BEGIN Data to process

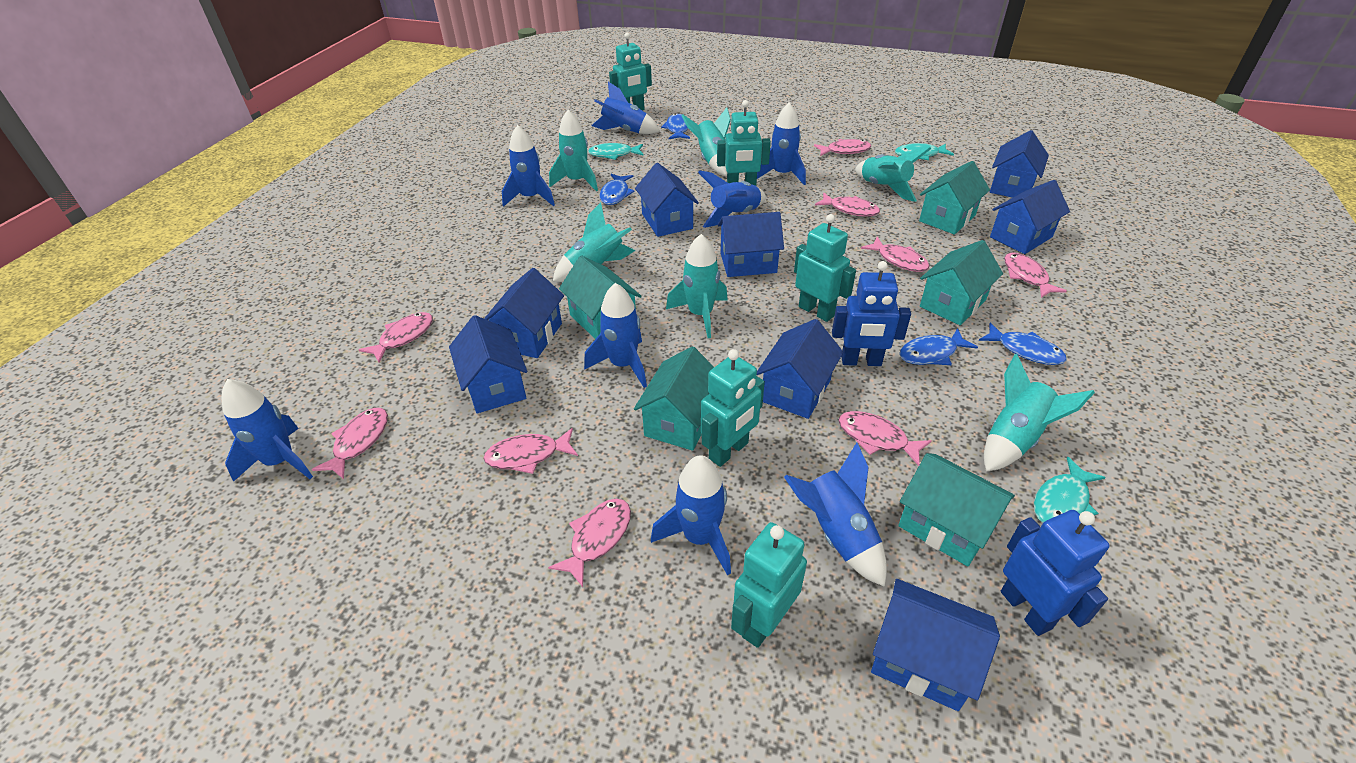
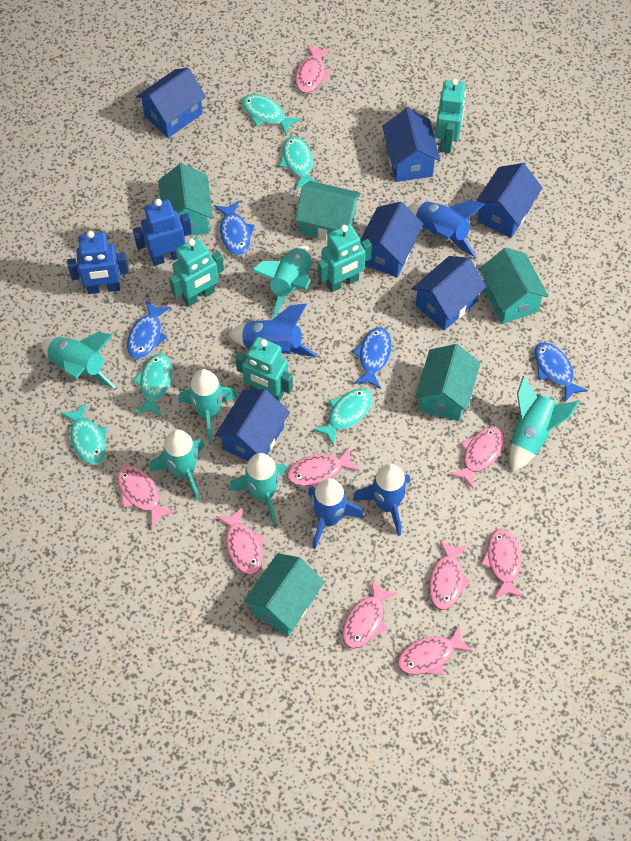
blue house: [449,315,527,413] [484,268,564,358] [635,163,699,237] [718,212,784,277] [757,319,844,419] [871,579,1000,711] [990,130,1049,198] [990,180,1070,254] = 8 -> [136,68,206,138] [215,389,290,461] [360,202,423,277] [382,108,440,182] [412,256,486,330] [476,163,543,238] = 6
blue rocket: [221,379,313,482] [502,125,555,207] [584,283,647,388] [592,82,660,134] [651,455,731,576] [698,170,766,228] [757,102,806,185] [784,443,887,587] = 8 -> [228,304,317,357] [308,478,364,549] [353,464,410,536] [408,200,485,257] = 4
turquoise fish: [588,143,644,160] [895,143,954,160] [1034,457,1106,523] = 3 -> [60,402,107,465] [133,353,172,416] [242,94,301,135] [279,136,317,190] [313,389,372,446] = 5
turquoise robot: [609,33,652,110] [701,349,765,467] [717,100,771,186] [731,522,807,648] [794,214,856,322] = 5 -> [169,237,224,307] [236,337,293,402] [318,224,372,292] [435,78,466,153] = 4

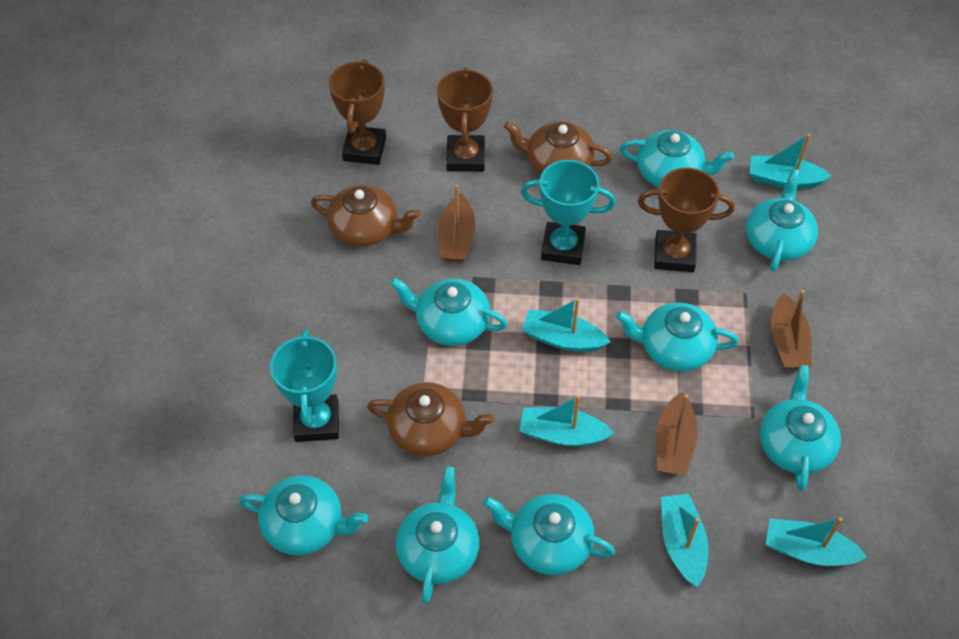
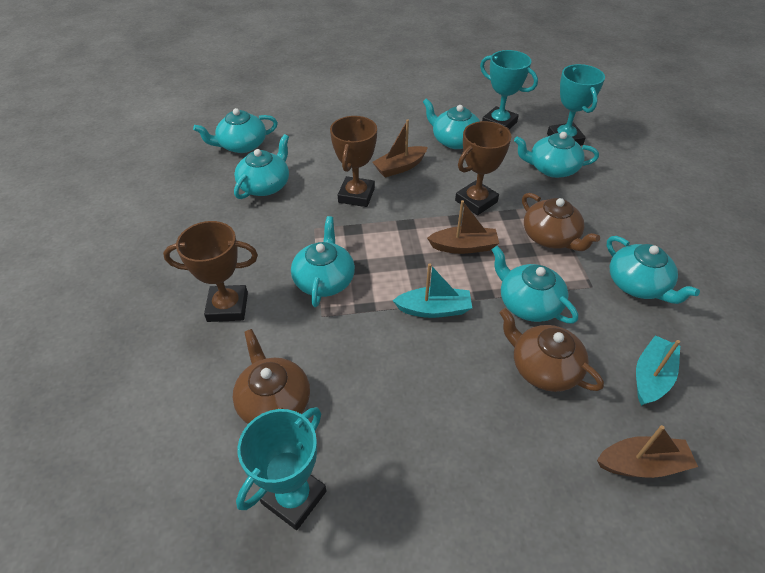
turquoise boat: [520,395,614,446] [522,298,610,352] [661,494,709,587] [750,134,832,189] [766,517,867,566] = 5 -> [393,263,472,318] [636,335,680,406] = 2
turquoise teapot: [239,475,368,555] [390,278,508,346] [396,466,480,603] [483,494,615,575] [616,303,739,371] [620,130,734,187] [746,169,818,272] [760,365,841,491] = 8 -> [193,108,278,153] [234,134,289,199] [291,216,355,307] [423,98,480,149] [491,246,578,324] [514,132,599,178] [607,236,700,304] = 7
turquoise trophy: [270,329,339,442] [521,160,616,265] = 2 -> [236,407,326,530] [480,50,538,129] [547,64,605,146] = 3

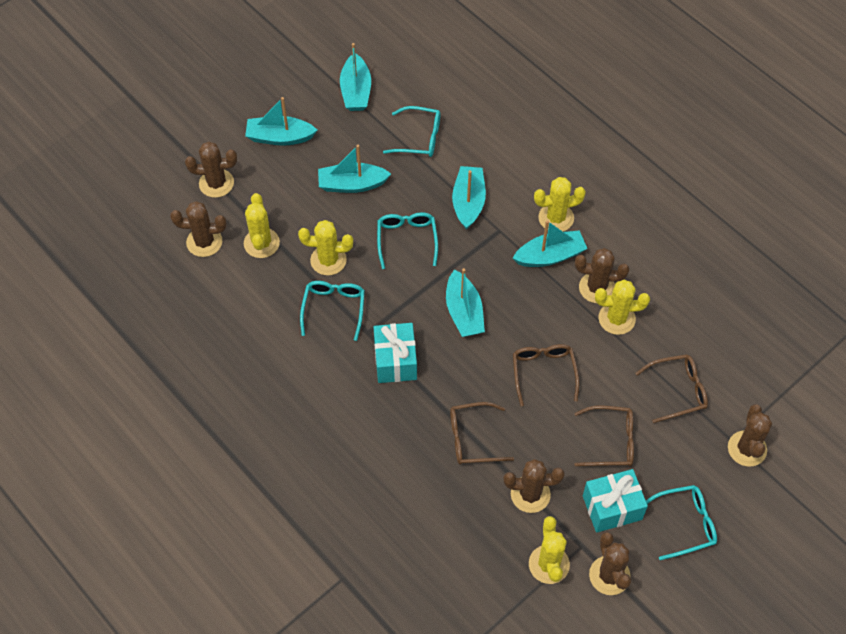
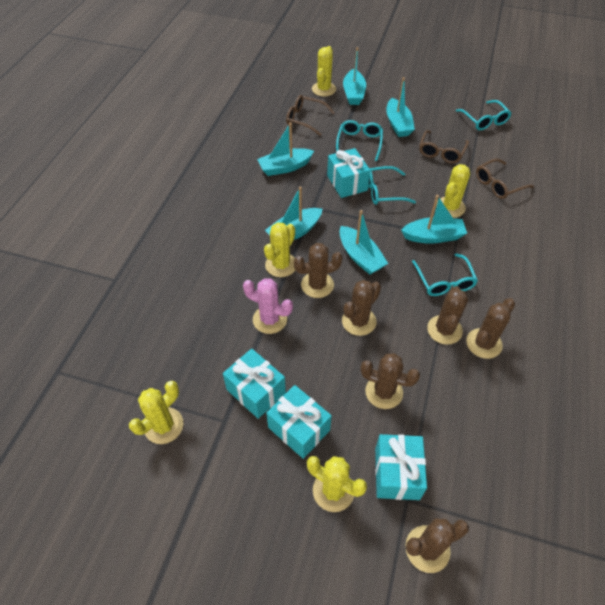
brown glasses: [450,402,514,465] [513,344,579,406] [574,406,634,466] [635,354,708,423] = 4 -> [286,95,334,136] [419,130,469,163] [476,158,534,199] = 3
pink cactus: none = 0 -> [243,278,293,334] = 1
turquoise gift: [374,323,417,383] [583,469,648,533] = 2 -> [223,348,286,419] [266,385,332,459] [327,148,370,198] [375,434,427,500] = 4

END Data to process

▶ _Task statement_
Pictures stay out. Return exactly the lines from the one with "turquoise trophy: [270,329,339,442]" through the last line of the data.

▶ _Reply_
turquoise trophy: [270,329,339,442] [521,160,616,265] = 2 -> [236,407,326,530] [480,50,538,129] [547,64,605,146] = 3

brown glasses: [450,402,514,465] [513,344,579,406] [574,406,634,466] [635,354,708,423] = 4 -> [286,95,334,136] [419,130,469,163] [476,158,534,199] = 3
pink cactus: none = 0 -> [243,278,293,334] = 1
turquoise gift: [374,323,417,383] [583,469,648,533] = 2 -> [223,348,286,419] [266,385,332,459] [327,148,370,198] [375,434,427,500] = 4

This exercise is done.